TASK MATERIAL section start

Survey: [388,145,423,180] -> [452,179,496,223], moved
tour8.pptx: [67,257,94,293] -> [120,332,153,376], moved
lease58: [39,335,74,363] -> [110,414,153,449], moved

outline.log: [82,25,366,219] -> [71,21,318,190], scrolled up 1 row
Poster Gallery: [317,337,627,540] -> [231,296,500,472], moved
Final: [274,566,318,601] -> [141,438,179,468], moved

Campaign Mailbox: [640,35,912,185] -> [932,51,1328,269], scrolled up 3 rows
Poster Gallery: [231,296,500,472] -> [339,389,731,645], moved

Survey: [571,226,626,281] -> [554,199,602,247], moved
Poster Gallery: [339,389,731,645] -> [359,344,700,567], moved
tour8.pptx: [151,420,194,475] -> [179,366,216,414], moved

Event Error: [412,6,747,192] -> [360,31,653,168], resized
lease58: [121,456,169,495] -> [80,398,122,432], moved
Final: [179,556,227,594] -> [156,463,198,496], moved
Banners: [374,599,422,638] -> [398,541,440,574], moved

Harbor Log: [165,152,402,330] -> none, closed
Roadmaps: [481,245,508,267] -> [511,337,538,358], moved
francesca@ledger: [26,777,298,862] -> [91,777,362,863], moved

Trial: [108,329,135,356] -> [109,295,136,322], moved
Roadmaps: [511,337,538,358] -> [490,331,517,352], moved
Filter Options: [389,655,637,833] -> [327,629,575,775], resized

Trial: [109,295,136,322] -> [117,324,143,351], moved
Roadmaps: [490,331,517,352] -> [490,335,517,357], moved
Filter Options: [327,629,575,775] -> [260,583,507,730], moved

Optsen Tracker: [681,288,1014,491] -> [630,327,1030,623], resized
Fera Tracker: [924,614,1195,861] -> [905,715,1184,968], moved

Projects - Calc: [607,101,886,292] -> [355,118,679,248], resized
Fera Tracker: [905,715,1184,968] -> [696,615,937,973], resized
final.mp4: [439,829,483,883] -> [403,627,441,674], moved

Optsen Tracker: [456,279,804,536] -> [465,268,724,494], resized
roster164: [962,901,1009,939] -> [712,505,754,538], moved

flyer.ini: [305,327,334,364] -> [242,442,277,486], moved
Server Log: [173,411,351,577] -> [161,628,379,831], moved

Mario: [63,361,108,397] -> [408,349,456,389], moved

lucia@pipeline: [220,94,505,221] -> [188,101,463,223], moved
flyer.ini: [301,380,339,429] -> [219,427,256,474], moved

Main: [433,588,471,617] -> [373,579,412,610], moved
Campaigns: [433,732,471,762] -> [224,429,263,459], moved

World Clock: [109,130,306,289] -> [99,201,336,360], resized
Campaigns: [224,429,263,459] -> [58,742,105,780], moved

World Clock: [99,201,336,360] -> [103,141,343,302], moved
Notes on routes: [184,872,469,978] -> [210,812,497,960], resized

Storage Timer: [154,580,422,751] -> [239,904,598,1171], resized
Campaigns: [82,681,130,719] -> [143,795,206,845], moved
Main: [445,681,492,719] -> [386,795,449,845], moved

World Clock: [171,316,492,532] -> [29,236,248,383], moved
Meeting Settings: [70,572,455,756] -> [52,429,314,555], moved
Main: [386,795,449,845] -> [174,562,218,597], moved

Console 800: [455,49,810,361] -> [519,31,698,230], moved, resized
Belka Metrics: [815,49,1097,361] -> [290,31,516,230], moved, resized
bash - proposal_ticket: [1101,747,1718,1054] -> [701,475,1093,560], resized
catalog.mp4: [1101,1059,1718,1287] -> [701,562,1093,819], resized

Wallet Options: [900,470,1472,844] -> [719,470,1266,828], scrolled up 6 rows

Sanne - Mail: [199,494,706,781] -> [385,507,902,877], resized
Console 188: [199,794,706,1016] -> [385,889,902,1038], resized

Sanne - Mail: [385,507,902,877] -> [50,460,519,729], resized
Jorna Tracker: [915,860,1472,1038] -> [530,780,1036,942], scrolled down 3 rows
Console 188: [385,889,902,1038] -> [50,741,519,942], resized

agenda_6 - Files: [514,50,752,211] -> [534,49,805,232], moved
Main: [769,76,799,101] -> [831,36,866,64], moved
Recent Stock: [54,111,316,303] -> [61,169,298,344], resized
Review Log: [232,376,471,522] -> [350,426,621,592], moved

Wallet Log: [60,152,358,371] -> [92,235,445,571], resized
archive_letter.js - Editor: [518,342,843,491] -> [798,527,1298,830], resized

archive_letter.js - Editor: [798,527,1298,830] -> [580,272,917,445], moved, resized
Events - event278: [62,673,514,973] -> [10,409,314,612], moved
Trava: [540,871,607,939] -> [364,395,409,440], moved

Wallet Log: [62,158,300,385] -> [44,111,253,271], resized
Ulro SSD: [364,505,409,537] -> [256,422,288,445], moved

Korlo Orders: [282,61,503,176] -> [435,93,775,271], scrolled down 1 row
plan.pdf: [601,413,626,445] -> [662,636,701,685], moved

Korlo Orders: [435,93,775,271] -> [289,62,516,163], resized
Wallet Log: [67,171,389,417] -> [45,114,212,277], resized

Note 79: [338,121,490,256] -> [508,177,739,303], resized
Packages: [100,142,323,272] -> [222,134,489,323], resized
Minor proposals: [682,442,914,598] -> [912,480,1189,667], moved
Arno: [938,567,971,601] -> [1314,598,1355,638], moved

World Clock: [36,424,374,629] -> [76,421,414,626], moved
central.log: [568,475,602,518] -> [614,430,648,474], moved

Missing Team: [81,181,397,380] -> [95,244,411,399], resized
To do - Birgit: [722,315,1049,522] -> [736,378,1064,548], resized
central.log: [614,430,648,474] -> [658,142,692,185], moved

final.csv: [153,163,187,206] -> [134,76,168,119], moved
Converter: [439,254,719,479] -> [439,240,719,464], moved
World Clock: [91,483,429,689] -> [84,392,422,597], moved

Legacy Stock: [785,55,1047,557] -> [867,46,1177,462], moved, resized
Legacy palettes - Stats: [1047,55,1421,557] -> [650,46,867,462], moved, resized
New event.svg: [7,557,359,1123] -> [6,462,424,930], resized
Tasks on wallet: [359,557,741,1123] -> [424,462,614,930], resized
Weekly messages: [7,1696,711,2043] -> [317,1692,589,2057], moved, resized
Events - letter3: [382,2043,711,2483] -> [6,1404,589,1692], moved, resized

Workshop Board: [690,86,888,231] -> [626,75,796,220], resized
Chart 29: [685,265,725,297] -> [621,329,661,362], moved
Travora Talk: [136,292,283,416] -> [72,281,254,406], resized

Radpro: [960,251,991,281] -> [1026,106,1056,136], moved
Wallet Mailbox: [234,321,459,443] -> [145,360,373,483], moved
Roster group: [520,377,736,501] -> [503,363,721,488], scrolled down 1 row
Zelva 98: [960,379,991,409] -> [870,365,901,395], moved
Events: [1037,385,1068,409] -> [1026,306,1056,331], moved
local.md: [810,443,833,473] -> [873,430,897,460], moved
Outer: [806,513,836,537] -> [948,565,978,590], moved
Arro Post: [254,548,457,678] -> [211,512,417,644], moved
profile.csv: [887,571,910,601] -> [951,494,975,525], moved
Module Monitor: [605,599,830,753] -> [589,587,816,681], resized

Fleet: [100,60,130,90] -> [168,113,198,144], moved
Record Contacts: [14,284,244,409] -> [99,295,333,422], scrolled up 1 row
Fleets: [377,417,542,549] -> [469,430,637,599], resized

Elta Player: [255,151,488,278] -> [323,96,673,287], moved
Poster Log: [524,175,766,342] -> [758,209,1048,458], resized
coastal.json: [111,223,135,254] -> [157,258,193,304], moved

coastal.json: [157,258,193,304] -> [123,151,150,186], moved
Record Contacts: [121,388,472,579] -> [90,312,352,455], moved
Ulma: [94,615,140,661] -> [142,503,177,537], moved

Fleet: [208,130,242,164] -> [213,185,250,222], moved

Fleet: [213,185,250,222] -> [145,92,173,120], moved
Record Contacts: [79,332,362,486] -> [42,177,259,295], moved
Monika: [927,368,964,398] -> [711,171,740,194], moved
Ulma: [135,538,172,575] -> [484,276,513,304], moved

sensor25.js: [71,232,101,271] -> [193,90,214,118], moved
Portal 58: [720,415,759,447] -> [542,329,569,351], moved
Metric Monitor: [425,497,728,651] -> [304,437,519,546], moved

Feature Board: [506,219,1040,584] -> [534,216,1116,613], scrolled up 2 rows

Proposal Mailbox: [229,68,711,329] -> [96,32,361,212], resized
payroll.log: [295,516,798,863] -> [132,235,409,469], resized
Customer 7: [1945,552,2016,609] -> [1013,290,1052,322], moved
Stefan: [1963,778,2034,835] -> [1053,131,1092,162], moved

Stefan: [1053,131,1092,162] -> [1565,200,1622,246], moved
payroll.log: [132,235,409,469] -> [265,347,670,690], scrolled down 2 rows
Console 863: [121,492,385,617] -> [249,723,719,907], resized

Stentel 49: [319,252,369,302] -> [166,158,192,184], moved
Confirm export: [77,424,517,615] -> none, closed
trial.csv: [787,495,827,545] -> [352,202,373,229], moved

TASK MATERIAL section end

WHAT TO PRODUCE
From the data above, return every line from the line that has "Korlo Orders: [282,61,503,176]" up to and including the line that has "World Clock: [91,483,429,689]", exactly.

TASK ANSWER
Korlo Orders: [282,61,503,176] -> [435,93,775,271], scrolled down 1 row
plan.pdf: [601,413,626,445] -> [662,636,701,685], moved

Korlo Orders: [435,93,775,271] -> [289,62,516,163], resized
Wallet Log: [67,171,389,417] -> [45,114,212,277], resized

Note 79: [338,121,490,256] -> [508,177,739,303], resized
Packages: [100,142,323,272] -> [222,134,489,323], resized
Minor proposals: [682,442,914,598] -> [912,480,1189,667], moved
Arno: [938,567,971,601] -> [1314,598,1355,638], moved

World Clock: [36,424,374,629] -> [76,421,414,626], moved
central.log: [568,475,602,518] -> [614,430,648,474], moved

Missing Team: [81,181,397,380] -> [95,244,411,399], resized
To do - Birgit: [722,315,1049,522] -> [736,378,1064,548], resized
central.log: [614,430,648,474] -> [658,142,692,185], moved

final.csv: [153,163,187,206] -> [134,76,168,119], moved
Converter: [439,254,719,479] -> [439,240,719,464], moved
World Clock: [91,483,429,689] -> [84,392,422,597], moved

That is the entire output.